- Exercise prompt: Lines containing the word "cone" are the ones to copy from the records below.

++++++++++

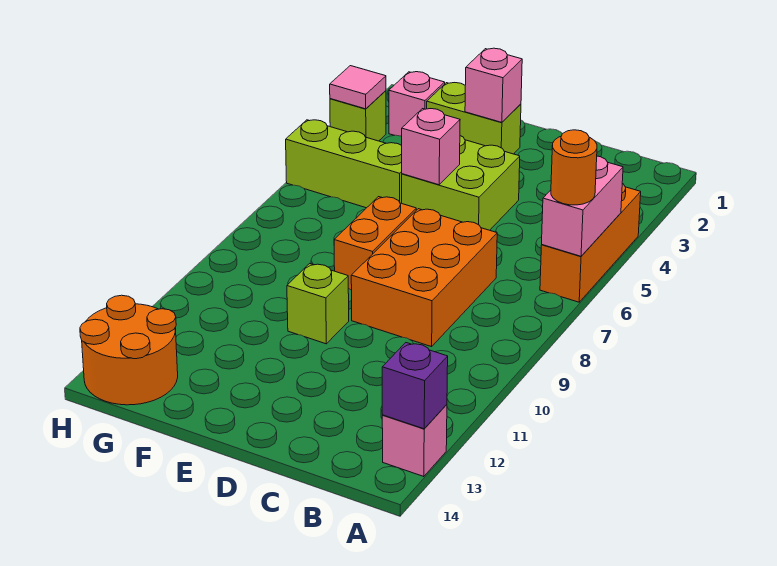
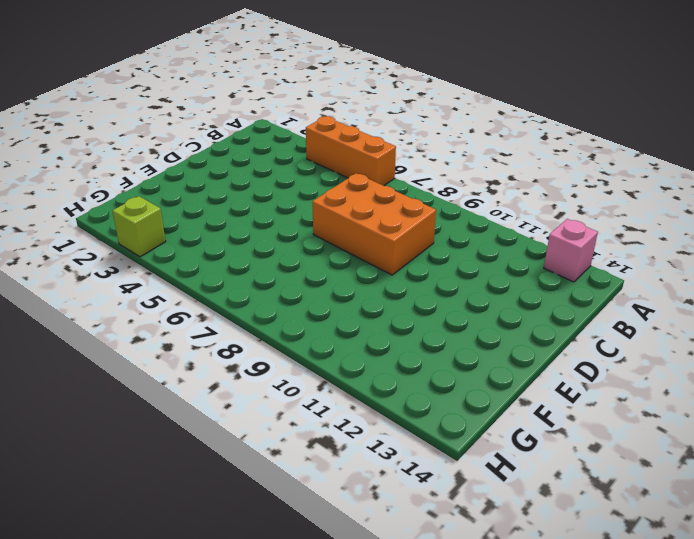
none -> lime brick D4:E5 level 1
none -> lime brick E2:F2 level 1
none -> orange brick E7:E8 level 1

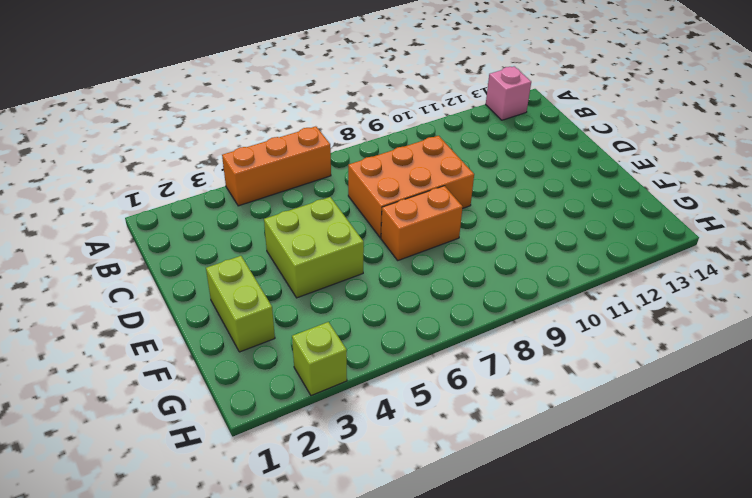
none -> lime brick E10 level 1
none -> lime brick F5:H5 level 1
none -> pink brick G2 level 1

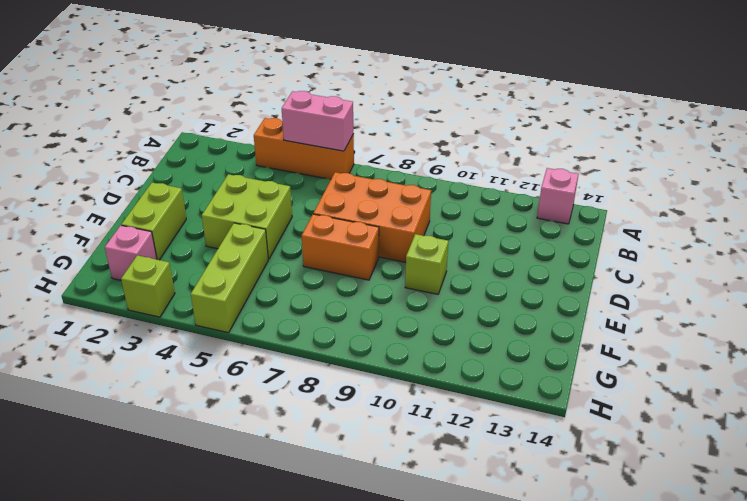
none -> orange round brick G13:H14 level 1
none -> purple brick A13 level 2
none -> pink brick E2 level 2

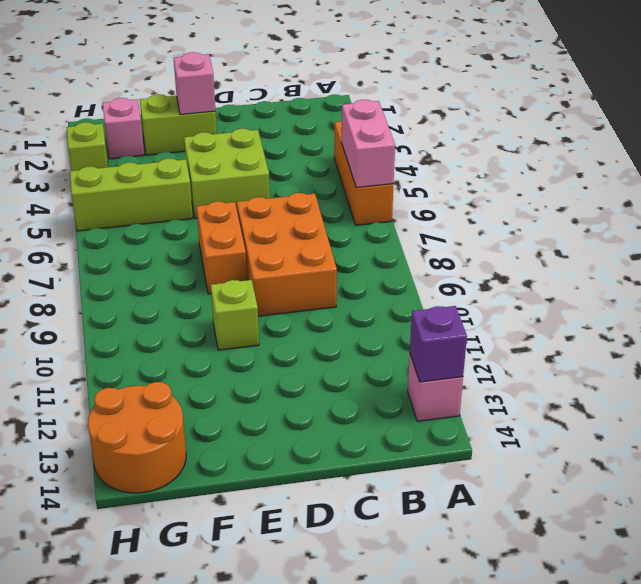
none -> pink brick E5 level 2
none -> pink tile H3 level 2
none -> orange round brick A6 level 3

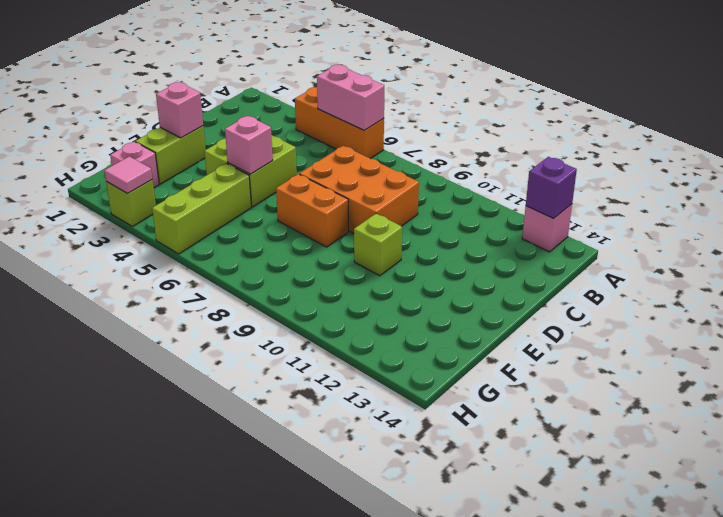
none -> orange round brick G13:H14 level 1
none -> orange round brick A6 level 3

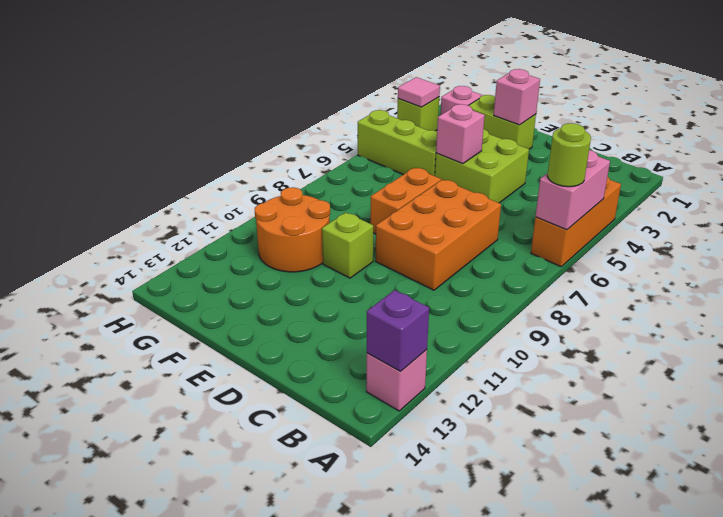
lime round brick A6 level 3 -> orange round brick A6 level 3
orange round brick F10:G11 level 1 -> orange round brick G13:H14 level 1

++++++++++

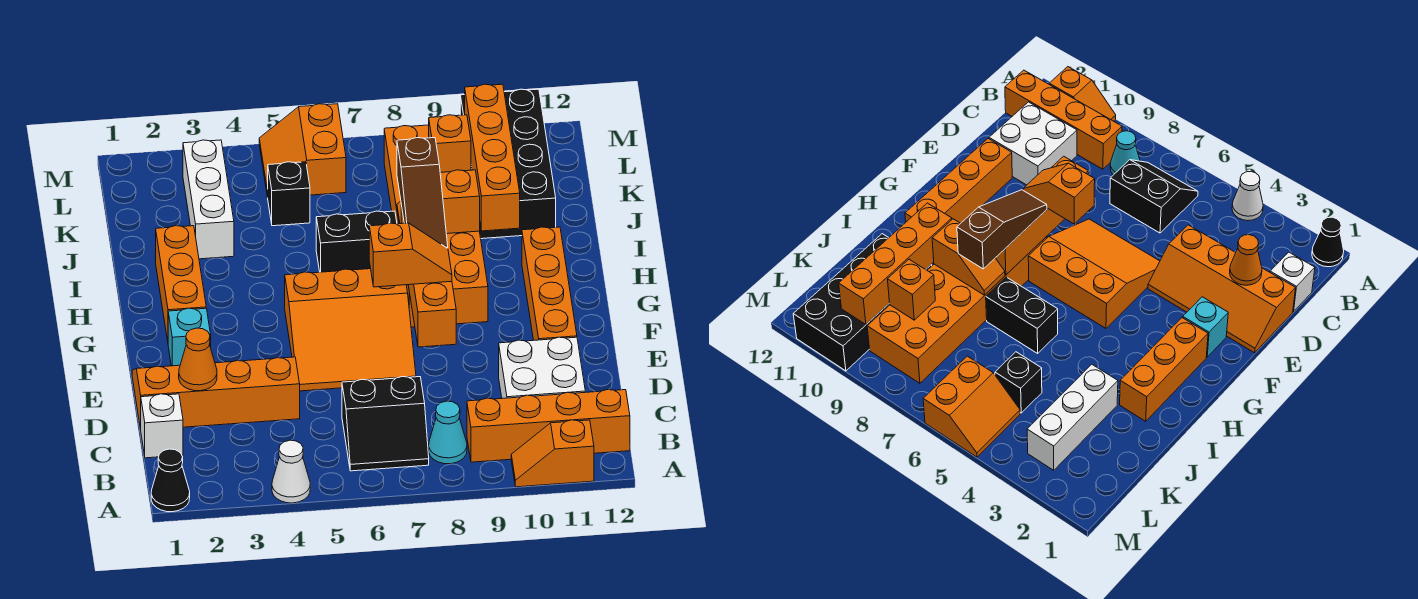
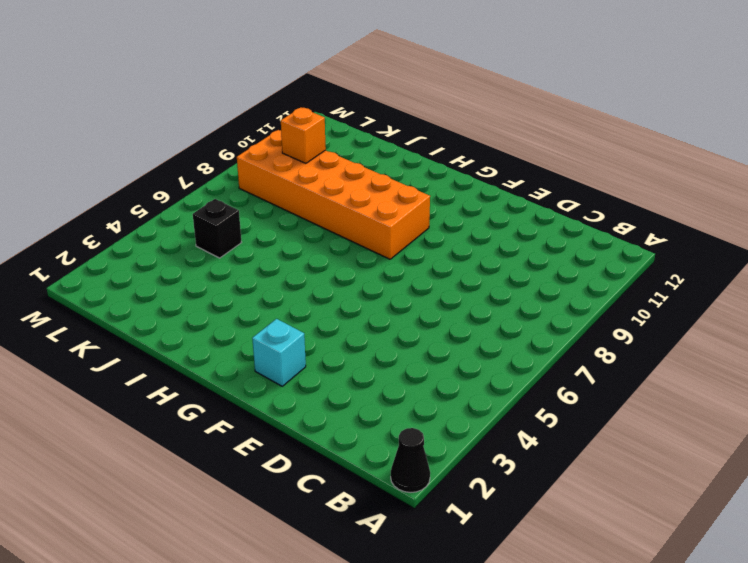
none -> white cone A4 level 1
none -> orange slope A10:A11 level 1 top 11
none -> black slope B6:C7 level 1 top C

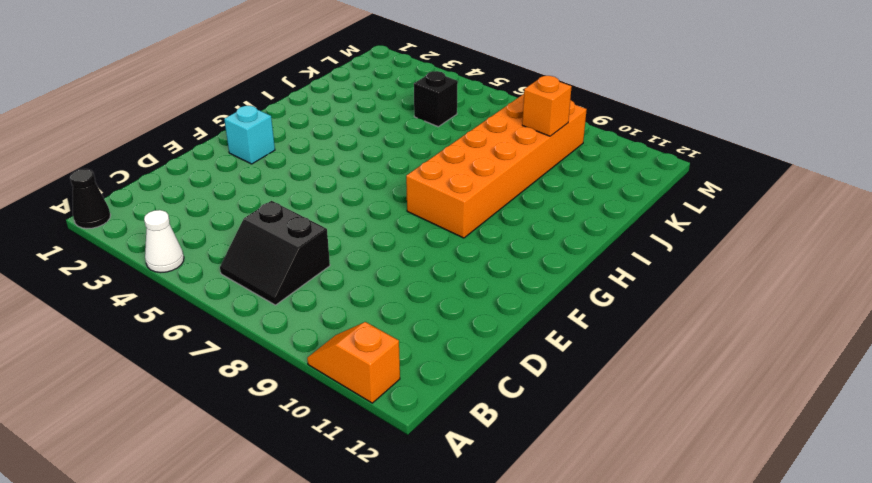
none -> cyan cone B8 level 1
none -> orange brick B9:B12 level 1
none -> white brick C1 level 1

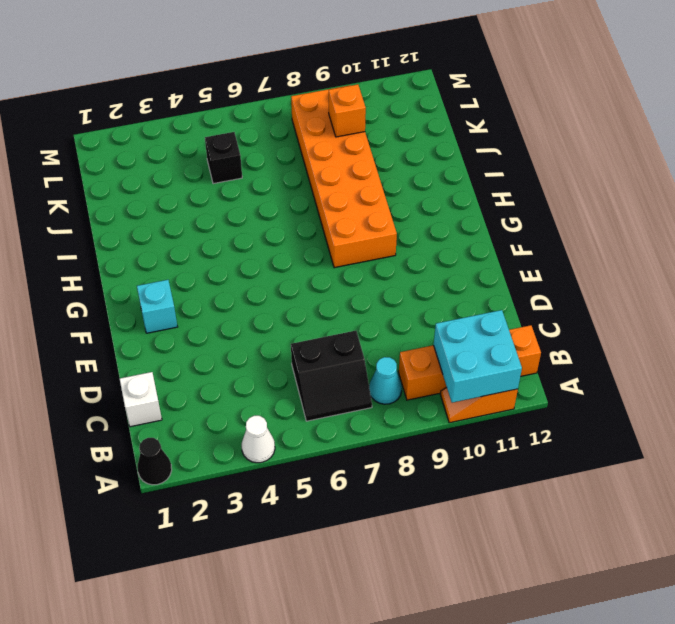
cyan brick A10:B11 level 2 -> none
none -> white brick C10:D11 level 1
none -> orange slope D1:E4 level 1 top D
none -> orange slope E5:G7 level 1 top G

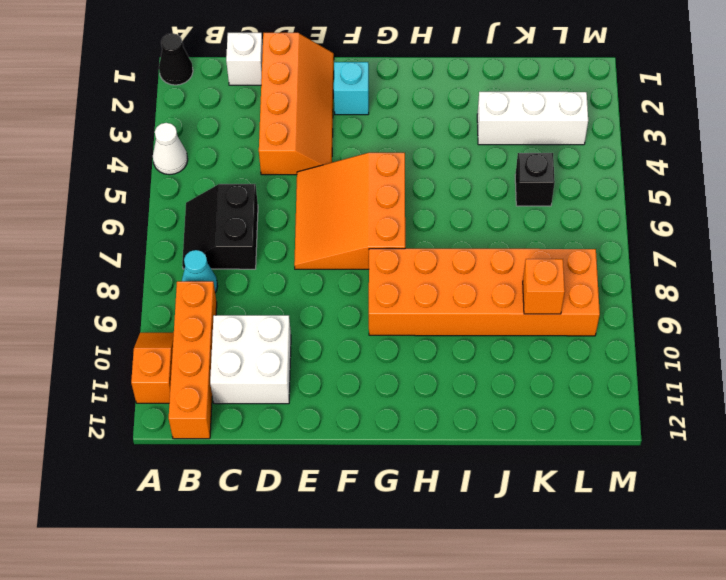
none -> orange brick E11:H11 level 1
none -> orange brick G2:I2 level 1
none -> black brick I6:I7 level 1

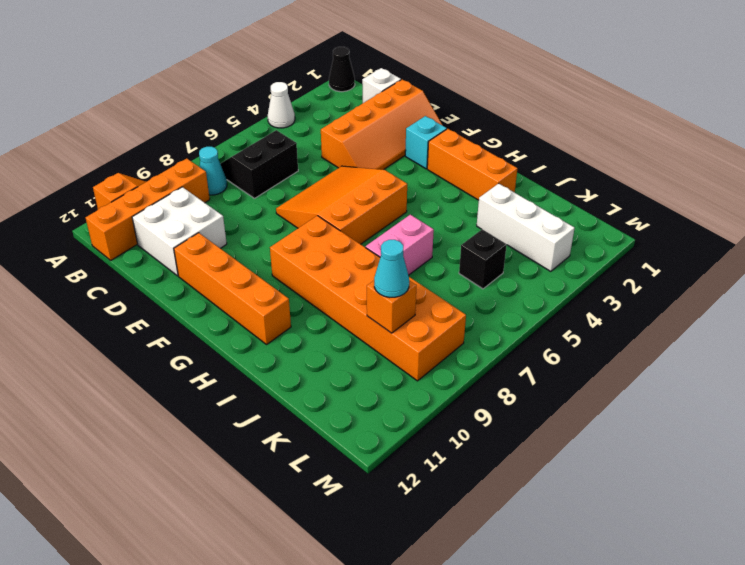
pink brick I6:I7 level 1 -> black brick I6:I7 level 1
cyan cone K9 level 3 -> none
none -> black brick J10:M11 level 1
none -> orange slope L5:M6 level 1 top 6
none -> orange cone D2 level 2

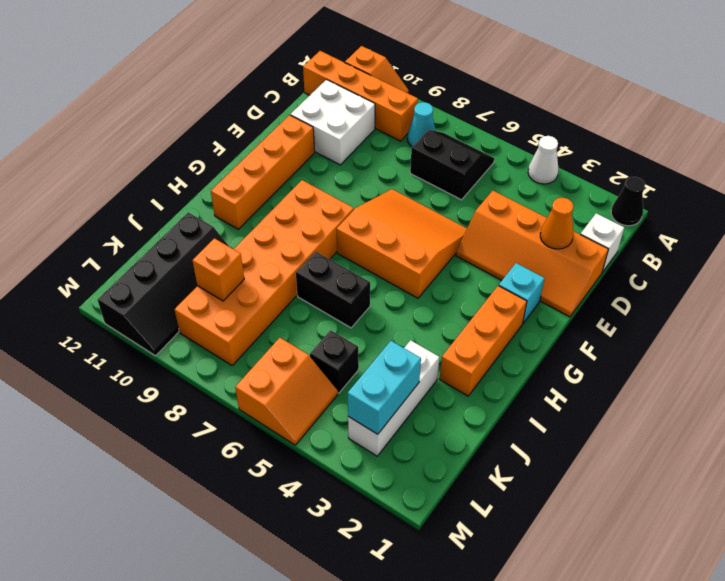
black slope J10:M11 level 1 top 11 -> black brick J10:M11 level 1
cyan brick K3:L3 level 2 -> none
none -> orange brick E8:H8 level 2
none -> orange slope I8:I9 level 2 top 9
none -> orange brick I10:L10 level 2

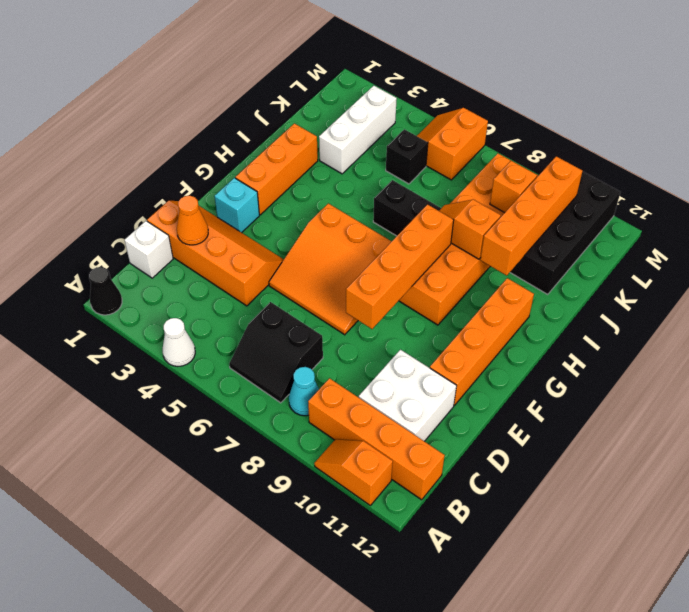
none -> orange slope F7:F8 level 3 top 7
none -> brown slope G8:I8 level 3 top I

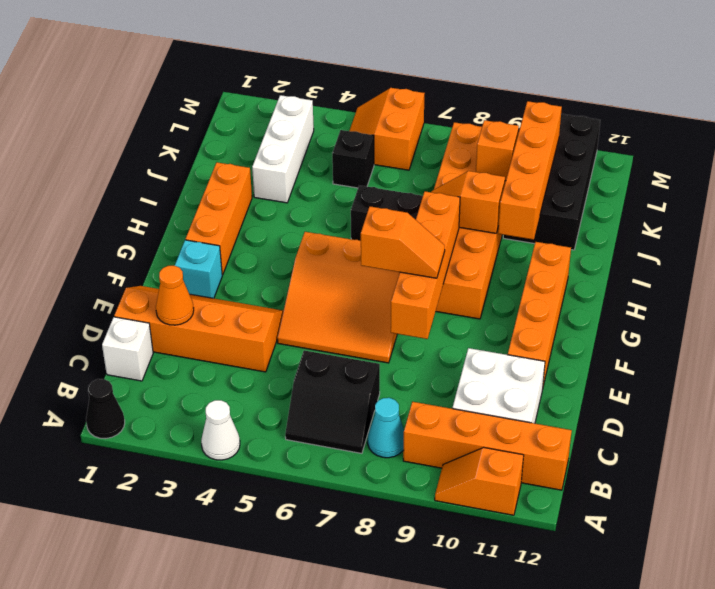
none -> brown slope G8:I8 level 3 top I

++++++++++

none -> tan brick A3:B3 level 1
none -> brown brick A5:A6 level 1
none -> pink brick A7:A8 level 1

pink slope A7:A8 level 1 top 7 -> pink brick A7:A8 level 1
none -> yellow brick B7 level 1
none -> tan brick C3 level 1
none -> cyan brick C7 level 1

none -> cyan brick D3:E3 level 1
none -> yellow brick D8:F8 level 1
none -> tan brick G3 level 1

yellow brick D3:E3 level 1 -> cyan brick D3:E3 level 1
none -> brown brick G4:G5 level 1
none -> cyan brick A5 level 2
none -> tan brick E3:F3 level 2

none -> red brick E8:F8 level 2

++++++++++

- Solved problem:
none -> white cone A4 level 1
none -> cyan cone B8 level 1
cyan cone K9 level 3 -> none
none -> orange cone D2 level 2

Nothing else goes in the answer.